## Start
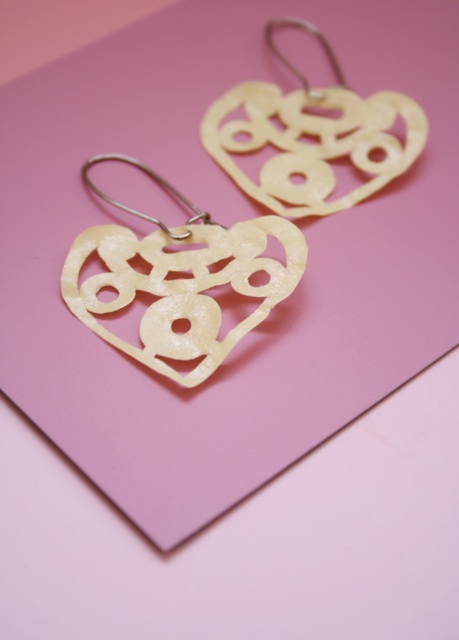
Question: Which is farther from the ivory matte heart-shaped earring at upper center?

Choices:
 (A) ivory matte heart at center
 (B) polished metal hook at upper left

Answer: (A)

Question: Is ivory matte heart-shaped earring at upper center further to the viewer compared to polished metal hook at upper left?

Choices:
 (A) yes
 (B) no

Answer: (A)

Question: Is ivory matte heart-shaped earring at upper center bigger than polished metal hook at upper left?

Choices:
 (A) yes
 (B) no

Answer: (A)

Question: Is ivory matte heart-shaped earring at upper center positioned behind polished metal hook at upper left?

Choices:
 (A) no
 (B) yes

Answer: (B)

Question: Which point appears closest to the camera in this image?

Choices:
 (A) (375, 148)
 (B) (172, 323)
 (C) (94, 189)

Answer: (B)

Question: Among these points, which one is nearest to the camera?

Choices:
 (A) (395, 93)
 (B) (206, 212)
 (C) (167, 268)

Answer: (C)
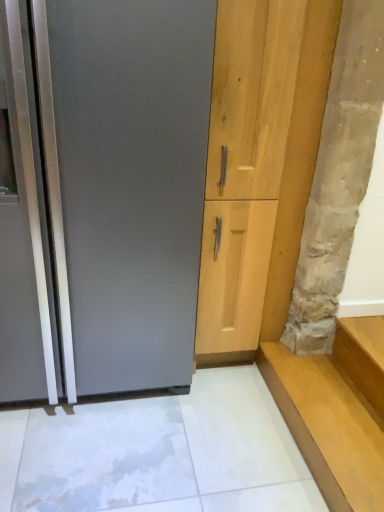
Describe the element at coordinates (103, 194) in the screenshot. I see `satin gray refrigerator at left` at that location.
## End
### [Task objective]
Reproduce the listing with "polished metal hook" changed to "brass wire hook" at every occurrence and every other line left unchanged. Omit the pictures from your answer.

### [Task answer]
Question: Which is farther from the ivory matte heart-shaped earring at upper center?

Choices:
 (A) ivory matte heart at center
 (B) brass wire hook at upper left

Answer: (A)

Question: Is ivory matte heart-shaped earring at upper center further to the viewer compared to brass wire hook at upper left?

Choices:
 (A) yes
 (B) no

Answer: (A)

Question: Is ivory matte heart-shaped earring at upper center bigger than brass wire hook at upper left?

Choices:
 (A) yes
 (B) no

Answer: (A)

Question: Is ivory matte heart-shaped earring at upper center positioned behind brass wire hook at upper left?

Choices:
 (A) no
 (B) yes

Answer: (B)

Question: Which point appears closest to the camera in this image?

Choices:
 (A) (375, 148)
 (B) (172, 323)
 (C) (94, 189)

Answer: (B)

Question: Among these points, which one is nearest to the camera?

Choices:
 (A) (395, 93)
 (B) (206, 212)
 (C) (167, 268)

Answer: (C)
Describe the element at coordinates (103, 194) in the screenshot. I see `satin gray refrigerator at left` at that location.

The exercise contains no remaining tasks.